SUPPLIED MATERIAL section start
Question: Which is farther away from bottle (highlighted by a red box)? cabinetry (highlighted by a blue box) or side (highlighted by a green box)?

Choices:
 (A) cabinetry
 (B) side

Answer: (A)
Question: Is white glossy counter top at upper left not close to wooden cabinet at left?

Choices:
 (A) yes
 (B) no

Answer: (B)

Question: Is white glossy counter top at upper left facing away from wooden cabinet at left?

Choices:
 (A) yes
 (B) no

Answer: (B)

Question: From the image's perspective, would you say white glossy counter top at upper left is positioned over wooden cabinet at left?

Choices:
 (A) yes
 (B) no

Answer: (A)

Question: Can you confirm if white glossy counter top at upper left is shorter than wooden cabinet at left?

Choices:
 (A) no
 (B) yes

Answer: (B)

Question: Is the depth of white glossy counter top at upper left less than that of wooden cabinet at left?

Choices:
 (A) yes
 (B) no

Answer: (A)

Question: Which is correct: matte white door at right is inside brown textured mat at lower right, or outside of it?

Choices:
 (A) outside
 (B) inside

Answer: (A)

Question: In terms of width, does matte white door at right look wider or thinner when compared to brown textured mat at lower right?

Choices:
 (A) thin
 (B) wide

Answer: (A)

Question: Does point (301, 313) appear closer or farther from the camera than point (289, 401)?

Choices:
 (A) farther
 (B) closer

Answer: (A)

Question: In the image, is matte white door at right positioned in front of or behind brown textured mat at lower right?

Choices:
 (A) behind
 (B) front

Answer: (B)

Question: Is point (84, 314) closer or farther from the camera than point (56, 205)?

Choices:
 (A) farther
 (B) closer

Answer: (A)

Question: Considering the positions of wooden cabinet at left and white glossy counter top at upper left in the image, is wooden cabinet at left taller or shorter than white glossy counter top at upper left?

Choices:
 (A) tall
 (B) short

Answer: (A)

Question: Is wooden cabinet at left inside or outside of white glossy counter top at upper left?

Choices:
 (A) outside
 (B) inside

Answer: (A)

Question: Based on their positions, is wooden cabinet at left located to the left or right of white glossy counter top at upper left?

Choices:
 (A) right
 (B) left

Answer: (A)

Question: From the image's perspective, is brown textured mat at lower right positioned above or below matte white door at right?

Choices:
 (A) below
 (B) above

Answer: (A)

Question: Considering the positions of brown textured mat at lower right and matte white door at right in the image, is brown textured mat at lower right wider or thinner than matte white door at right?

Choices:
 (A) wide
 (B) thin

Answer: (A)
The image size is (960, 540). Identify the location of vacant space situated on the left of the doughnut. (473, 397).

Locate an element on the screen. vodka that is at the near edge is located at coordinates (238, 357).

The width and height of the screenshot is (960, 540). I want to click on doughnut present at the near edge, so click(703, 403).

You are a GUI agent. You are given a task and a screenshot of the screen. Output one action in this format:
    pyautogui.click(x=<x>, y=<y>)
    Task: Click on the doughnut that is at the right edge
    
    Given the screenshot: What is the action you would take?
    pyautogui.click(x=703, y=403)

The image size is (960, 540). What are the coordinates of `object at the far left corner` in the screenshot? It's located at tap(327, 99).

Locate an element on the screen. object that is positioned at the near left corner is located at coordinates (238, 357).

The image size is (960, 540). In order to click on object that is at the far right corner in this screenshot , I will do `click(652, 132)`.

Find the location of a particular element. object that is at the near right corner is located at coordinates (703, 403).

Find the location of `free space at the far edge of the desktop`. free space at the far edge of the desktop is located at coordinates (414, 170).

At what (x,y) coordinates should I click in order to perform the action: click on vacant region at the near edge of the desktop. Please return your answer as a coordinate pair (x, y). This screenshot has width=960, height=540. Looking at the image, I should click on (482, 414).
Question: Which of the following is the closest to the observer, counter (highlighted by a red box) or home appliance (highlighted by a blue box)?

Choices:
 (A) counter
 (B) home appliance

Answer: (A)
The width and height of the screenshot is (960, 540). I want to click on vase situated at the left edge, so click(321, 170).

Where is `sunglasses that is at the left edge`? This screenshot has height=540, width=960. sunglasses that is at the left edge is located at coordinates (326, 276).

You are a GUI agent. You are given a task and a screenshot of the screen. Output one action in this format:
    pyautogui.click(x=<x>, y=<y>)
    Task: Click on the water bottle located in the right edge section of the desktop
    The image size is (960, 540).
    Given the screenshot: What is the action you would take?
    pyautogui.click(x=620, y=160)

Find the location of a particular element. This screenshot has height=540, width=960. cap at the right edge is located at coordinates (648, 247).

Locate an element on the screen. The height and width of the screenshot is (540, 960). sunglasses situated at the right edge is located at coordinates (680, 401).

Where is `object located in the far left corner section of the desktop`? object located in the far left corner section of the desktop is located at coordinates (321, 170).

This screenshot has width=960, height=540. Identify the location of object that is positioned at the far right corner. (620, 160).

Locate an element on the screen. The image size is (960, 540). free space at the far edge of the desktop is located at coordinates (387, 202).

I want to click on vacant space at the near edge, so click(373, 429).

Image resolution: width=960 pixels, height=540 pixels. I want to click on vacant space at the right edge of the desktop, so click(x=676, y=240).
SUPPLIED MATERIAL section end
### TASK DIRECTIONS
Transcribe without changes the part of the records that opens with the line containing "Find the location of a particular element. This" and closes with the line containing "This screenshot has width=960, height=540. Identify".

### EXERCISE OUTPUT
Find the location of a particular element. This screenshot has height=540, width=960. cap at the right edge is located at coordinates (648, 247).

Locate an element on the screen. The height and width of the screenshot is (540, 960). sunglasses situated at the right edge is located at coordinates (680, 401).

Where is `object located in the far left corner section of the desktop`? object located in the far left corner section of the desktop is located at coordinates (321, 170).

This screenshot has width=960, height=540. Identify the location of object that is positioned at the far right corner. (620, 160).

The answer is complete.